━━━ EXTRACTED MATERIAL ━━━

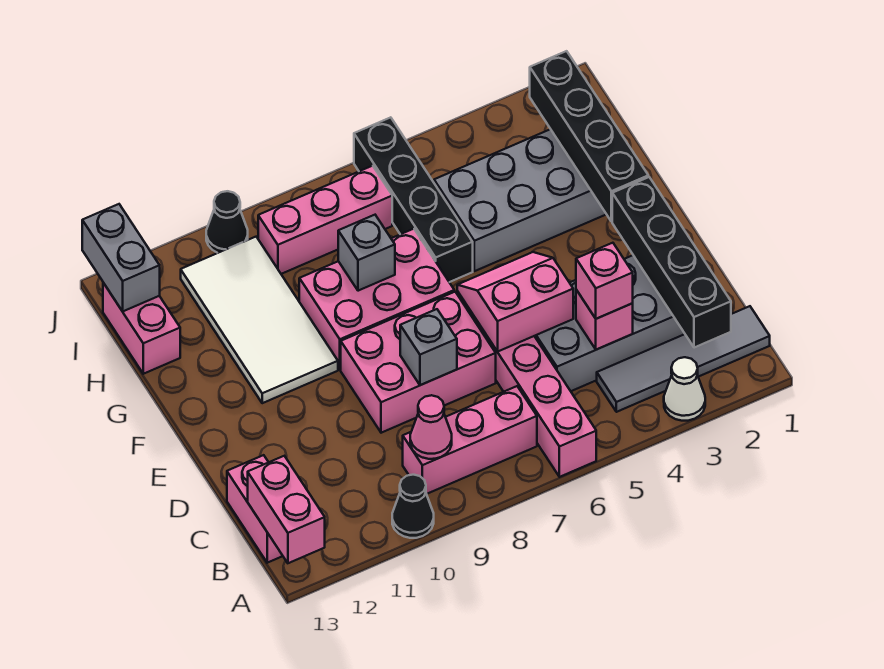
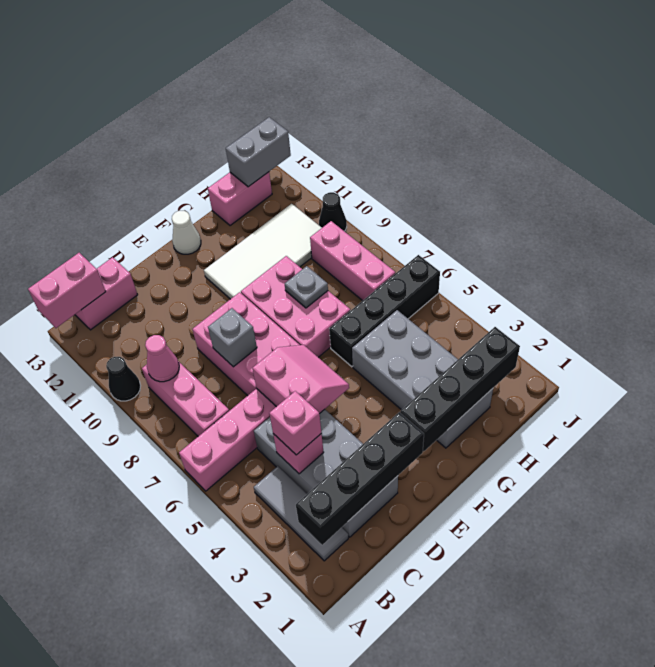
white 1x1 cone [664,357,705,421] -> white 1x1 cone moved to [172,211,201,254]
grey 1x4 tile [597,306,770,412] -> grey 1x3 tile [254,466,348,561]
grey 1x1 brick [338,215,395,291] -> grey 1x1 plate [285,266,328,308]

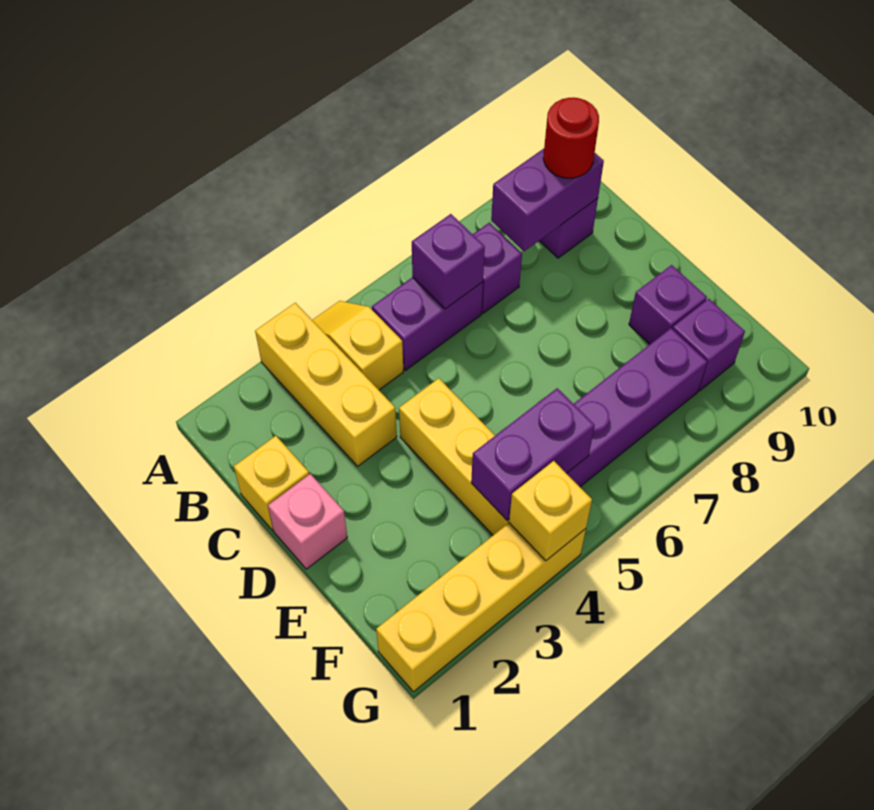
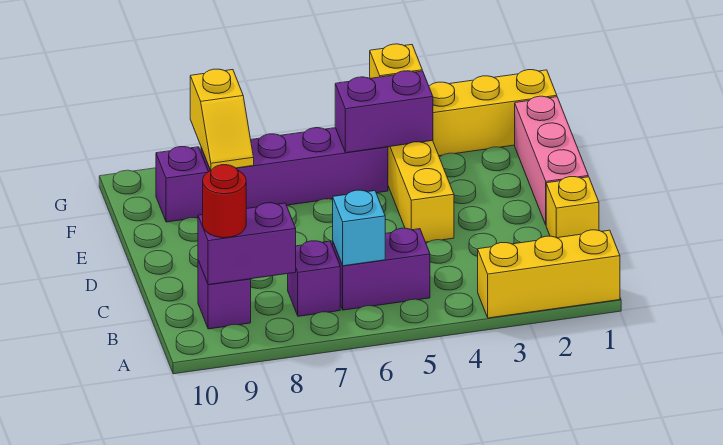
yellow 1x3 brick [255,303,397,466] -> yellow 1x3 brick turned to [478,230,620,318]
yellow 1x2 slope [312,301,403,390] -> yellow 1x2 slope moved to [190,69,254,171]
purple 1x1 brick [412,214,485,309] -> cyan 1x1 brick [333,190,385,266]
pink 1x1 brick [268,474,347,569] -> pink 1x3 brick [515,96,588,225]
purple 1x1 brick [629,265,707,344] -> none

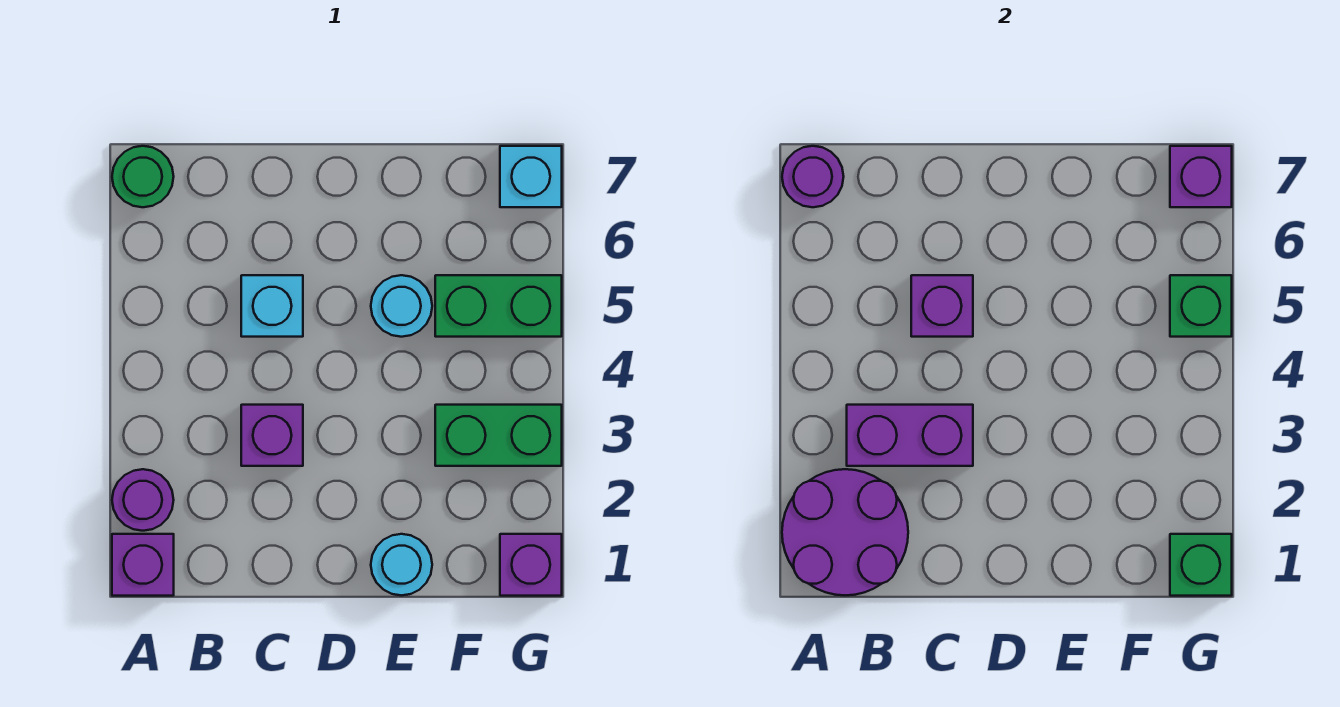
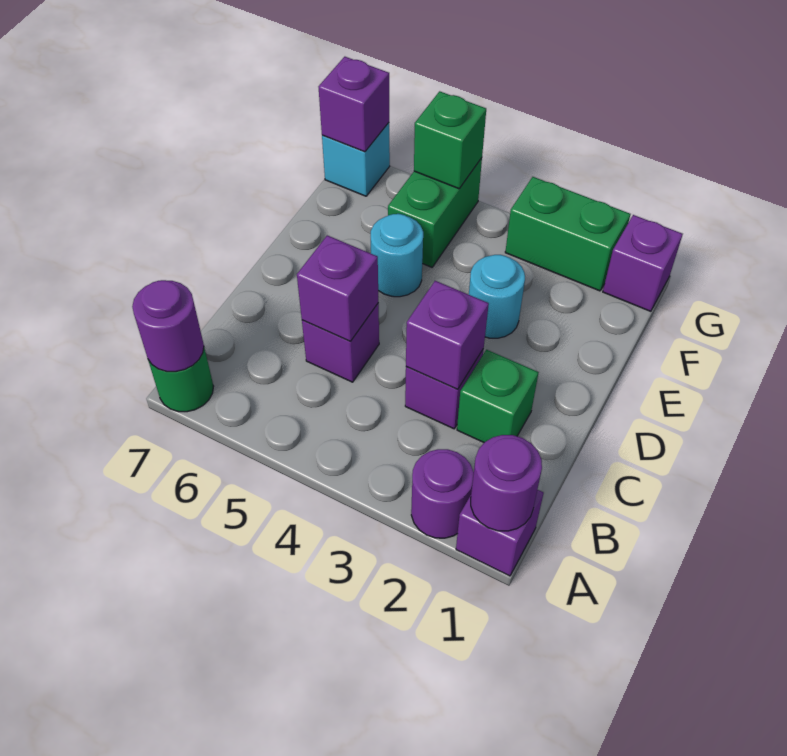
purple 2x2 round brick [782,469,908,595] -> purple 1x1 round brick [471,435,542,531]
purple 1x2 brick [847,405,973,466] -> purple 1x1 brick [406,281,489,389]
cyan 1x1 brick [241,275,303,337] -> purple 1x1 brick [302,303,379,382]
cyan 1x1 round brick [371,534,432,595] -> cyan 1x1 round brick moved to [469,255,525,338]
green 1x2 brick [435,405,562,466] -> green 1x2 brick turned to [505,177,630,291]
green 1x1 brick [1170,534,1232,596] -> green 1x1 brick moved to [457,350,539,442]

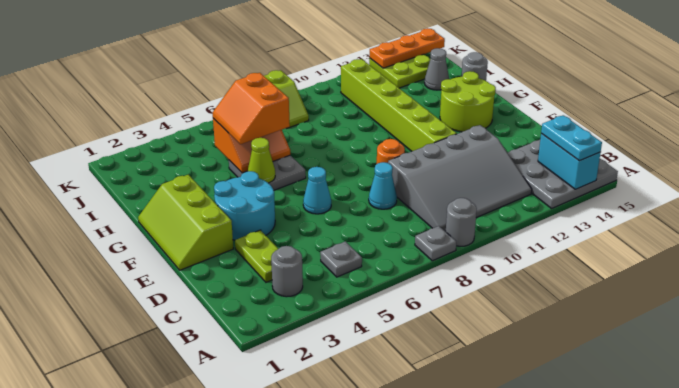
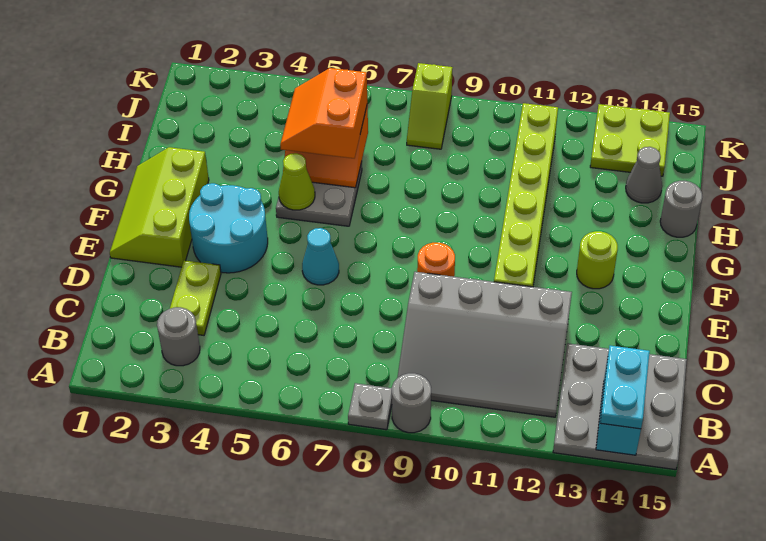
grey 1x1 plate [320,241,362,277] -> none
cyan 1x1 cone [369,162,397,209] -> none
lime 2x2 round brick [440,71,496,132] -> lime 1x1 round brick [577,231,618,289]
orange 1x3 plate [370,28,445,68] -> none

━━━

## DIRECTIONS FOR THIS TASK
Output the data above verbatim, pictures excluded.

## RESULT
white 1x1 cone [664,357,705,421] -> white 1x1 cone moved to [172,211,201,254]
grey 1x4 tile [597,306,770,412] -> grey 1x3 tile [254,466,348,561]
grey 1x1 brick [338,215,395,291] -> grey 1x1 plate [285,266,328,308]

yellow 1x3 brick [255,303,397,466] -> yellow 1x3 brick turned to [478,230,620,318]
yellow 1x2 slope [312,301,403,390] -> yellow 1x2 slope moved to [190,69,254,171]
purple 1x1 brick [412,214,485,309] -> cyan 1x1 brick [333,190,385,266]
pink 1x1 brick [268,474,347,569] -> pink 1x3 brick [515,96,588,225]
purple 1x1 brick [629,265,707,344] -> none

purple 2x2 round brick [782,469,908,595] -> purple 1x1 round brick [471,435,542,531]
purple 1x2 brick [847,405,973,466] -> purple 1x1 brick [406,281,489,389]
cyan 1x1 brick [241,275,303,337] -> purple 1x1 brick [302,303,379,382]
cyan 1x1 round brick [371,534,432,595] -> cyan 1x1 round brick moved to [469,255,525,338]
green 1x2 brick [435,405,562,466] -> green 1x2 brick turned to [505,177,630,291]
green 1x1 brick [1170,534,1232,596] -> green 1x1 brick moved to [457,350,539,442]

grey 1x1 plate [320,241,362,277] -> none
cyan 1x1 cone [369,162,397,209] -> none
lime 2x2 round brick [440,71,496,132] -> lime 1x1 round brick [577,231,618,289]
orange 1x3 plate [370,28,445,68] -> none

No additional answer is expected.